-------- EXTRACTED RECORDS

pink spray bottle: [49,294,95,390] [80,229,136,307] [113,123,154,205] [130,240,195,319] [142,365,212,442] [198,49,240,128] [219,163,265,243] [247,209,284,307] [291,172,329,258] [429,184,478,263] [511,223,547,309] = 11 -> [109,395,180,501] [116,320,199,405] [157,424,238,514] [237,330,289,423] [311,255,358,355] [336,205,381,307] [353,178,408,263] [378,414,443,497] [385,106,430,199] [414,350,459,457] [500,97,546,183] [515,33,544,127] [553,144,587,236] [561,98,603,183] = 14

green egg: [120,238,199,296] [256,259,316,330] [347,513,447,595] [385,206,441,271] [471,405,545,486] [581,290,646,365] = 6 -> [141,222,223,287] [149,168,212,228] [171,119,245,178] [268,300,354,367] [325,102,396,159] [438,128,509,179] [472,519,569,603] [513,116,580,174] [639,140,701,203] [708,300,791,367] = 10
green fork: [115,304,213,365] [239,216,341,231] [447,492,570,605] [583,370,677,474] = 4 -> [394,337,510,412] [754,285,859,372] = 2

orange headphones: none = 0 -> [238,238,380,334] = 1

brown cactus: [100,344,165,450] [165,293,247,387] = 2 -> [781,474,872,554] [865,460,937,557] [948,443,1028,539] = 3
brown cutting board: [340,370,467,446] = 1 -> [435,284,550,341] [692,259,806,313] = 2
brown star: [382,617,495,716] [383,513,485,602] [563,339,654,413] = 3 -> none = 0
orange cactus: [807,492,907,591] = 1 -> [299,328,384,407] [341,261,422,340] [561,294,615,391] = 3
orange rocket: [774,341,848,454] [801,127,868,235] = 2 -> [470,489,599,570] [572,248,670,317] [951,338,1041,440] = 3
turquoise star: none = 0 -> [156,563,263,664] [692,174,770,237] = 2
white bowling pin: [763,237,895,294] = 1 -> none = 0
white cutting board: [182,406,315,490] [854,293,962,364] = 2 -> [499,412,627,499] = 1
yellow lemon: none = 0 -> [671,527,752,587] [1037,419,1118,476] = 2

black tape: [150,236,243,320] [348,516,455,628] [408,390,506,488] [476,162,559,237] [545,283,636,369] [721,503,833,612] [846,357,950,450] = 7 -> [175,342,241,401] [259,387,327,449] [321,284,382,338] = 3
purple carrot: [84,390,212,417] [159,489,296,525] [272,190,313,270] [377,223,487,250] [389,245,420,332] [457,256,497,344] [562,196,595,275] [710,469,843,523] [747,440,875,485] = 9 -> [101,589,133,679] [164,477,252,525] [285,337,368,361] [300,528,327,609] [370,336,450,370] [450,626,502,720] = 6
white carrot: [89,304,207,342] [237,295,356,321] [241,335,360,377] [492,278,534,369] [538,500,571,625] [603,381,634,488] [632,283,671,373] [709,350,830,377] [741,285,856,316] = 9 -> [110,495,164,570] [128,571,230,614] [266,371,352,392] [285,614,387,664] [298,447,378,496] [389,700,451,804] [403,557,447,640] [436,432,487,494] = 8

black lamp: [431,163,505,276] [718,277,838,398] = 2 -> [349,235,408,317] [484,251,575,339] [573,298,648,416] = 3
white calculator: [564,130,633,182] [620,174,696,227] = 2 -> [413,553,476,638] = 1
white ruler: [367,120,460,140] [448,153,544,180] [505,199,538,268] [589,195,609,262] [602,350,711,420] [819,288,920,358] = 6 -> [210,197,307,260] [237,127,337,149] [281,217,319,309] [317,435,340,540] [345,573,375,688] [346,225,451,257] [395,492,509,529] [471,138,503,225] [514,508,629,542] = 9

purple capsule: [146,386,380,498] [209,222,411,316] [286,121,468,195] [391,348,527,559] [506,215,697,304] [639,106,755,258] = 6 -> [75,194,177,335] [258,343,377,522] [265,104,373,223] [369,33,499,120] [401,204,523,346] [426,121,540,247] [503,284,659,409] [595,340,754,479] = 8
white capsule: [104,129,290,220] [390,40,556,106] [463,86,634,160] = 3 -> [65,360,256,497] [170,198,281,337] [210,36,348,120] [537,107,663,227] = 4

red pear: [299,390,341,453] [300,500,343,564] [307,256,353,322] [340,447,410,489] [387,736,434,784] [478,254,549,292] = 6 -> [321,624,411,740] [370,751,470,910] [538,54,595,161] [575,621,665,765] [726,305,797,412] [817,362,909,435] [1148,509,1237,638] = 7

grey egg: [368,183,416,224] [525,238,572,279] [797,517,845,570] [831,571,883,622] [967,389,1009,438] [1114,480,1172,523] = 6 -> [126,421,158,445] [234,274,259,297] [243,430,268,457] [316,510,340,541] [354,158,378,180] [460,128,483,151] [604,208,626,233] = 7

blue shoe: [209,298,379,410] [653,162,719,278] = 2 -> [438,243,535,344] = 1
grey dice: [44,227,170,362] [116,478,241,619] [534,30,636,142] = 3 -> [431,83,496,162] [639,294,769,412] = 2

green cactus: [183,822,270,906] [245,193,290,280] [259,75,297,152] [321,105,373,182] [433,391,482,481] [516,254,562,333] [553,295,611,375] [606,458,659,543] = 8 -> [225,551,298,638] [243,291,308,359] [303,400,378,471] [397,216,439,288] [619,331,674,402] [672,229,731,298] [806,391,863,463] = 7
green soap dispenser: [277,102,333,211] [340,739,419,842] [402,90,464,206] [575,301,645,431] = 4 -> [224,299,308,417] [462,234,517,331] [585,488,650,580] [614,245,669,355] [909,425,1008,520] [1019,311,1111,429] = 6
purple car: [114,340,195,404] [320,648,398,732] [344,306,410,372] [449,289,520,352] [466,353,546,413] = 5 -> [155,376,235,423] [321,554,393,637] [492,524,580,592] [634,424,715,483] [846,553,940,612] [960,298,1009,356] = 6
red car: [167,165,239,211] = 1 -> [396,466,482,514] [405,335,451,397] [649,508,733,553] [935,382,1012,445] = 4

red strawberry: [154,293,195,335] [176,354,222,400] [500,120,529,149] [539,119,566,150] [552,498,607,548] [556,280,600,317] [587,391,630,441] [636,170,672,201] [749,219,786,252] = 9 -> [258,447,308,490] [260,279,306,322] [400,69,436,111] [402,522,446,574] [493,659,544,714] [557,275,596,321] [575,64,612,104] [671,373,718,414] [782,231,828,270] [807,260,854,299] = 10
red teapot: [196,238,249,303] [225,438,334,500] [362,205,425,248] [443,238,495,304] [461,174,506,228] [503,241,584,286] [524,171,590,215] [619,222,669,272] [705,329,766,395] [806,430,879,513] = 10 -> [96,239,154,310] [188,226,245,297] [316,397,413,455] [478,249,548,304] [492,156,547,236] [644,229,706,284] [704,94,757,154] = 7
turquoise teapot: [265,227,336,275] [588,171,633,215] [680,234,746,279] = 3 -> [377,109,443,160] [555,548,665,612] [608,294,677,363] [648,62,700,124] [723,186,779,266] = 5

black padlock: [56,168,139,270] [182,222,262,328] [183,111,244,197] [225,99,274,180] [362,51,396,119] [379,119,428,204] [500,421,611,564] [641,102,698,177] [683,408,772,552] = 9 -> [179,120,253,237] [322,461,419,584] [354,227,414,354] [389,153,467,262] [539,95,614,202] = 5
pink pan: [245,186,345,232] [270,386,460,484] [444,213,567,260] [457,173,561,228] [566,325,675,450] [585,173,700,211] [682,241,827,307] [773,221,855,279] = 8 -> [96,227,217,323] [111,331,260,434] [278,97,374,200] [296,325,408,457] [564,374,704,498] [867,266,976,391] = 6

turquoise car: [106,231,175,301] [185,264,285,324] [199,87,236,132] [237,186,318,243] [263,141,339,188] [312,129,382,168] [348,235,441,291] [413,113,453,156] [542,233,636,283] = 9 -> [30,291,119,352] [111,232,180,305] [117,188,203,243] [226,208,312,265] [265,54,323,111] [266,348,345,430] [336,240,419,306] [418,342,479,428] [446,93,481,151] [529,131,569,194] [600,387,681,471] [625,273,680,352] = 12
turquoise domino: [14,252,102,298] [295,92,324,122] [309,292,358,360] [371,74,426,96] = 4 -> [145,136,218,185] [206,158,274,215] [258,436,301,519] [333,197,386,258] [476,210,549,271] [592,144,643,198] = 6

----------------

Exactly the lines running from the top of the records to the line that contains "yellow lemon: none", inclusive, must be set down, and nothing more.

TASK ANSWER -
pink spray bottle: [49,294,95,390] [80,229,136,307] [113,123,154,205] [130,240,195,319] [142,365,212,442] [198,49,240,128] [219,163,265,243] [247,209,284,307] [291,172,329,258] [429,184,478,263] [511,223,547,309] = 11 -> [109,395,180,501] [116,320,199,405] [157,424,238,514] [237,330,289,423] [311,255,358,355] [336,205,381,307] [353,178,408,263] [378,414,443,497] [385,106,430,199] [414,350,459,457] [500,97,546,183] [515,33,544,127] [553,144,587,236] [561,98,603,183] = 14

green egg: [120,238,199,296] [256,259,316,330] [347,513,447,595] [385,206,441,271] [471,405,545,486] [581,290,646,365] = 6 -> [141,222,223,287] [149,168,212,228] [171,119,245,178] [268,300,354,367] [325,102,396,159] [438,128,509,179] [472,519,569,603] [513,116,580,174] [639,140,701,203] [708,300,791,367] = 10
green fork: [115,304,213,365] [239,216,341,231] [447,492,570,605] [583,370,677,474] = 4 -> [394,337,510,412] [754,285,859,372] = 2

orange headphones: none = 0 -> [238,238,380,334] = 1

brown cactus: [100,344,165,450] [165,293,247,387] = 2 -> [781,474,872,554] [865,460,937,557] [948,443,1028,539] = 3
brown cutting board: [340,370,467,446] = 1 -> [435,284,550,341] [692,259,806,313] = 2
brown star: [382,617,495,716] [383,513,485,602] [563,339,654,413] = 3 -> none = 0
orange cactus: [807,492,907,591] = 1 -> [299,328,384,407] [341,261,422,340] [561,294,615,391] = 3
orange rocket: [774,341,848,454] [801,127,868,235] = 2 -> [470,489,599,570] [572,248,670,317] [951,338,1041,440] = 3
turquoise star: none = 0 -> [156,563,263,664] [692,174,770,237] = 2
white bowling pin: [763,237,895,294] = 1 -> none = 0
white cutting board: [182,406,315,490] [854,293,962,364] = 2 -> [499,412,627,499] = 1
yellow lemon: none = 0 -> [671,527,752,587] [1037,419,1118,476] = 2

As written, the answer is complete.